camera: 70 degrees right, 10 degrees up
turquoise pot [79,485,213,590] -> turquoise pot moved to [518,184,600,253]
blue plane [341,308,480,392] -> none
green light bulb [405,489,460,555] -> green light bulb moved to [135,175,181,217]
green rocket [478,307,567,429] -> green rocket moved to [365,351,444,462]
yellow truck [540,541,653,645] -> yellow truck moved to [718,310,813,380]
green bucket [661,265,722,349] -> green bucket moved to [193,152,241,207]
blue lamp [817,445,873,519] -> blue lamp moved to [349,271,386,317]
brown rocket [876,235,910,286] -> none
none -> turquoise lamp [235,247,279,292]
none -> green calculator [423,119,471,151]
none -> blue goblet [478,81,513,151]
* * *
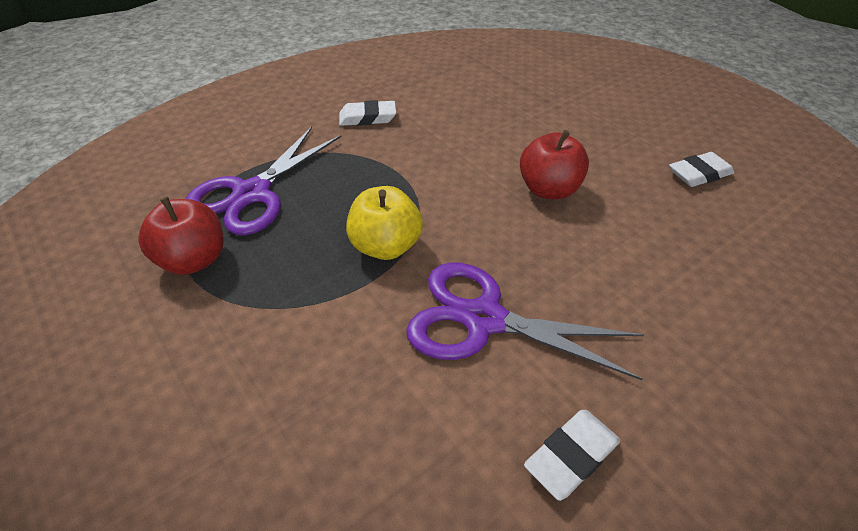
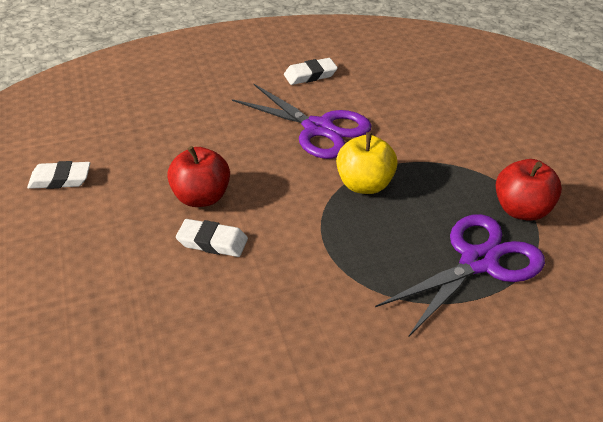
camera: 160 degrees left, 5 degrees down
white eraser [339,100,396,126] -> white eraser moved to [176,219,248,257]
---
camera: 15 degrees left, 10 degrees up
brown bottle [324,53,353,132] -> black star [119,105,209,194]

Aim of the task:
Transcribe the lines above between the line holding "green light bulb [405,489,460,555]" and the line holding "none -> blue goblet [478,81,513,151]", inclusive, exactly as they stand and with nothing added.

Task result:
green light bulb [405,489,460,555] -> green light bulb moved to [135,175,181,217]
green rocket [478,307,567,429] -> green rocket moved to [365,351,444,462]
yellow truck [540,541,653,645] -> yellow truck moved to [718,310,813,380]
green bucket [661,265,722,349] -> green bucket moved to [193,152,241,207]
blue lamp [817,445,873,519] -> blue lamp moved to [349,271,386,317]
brown rocket [876,235,910,286] -> none
none -> turquoise lamp [235,247,279,292]
none -> green calculator [423,119,471,151]
none -> blue goblet [478,81,513,151]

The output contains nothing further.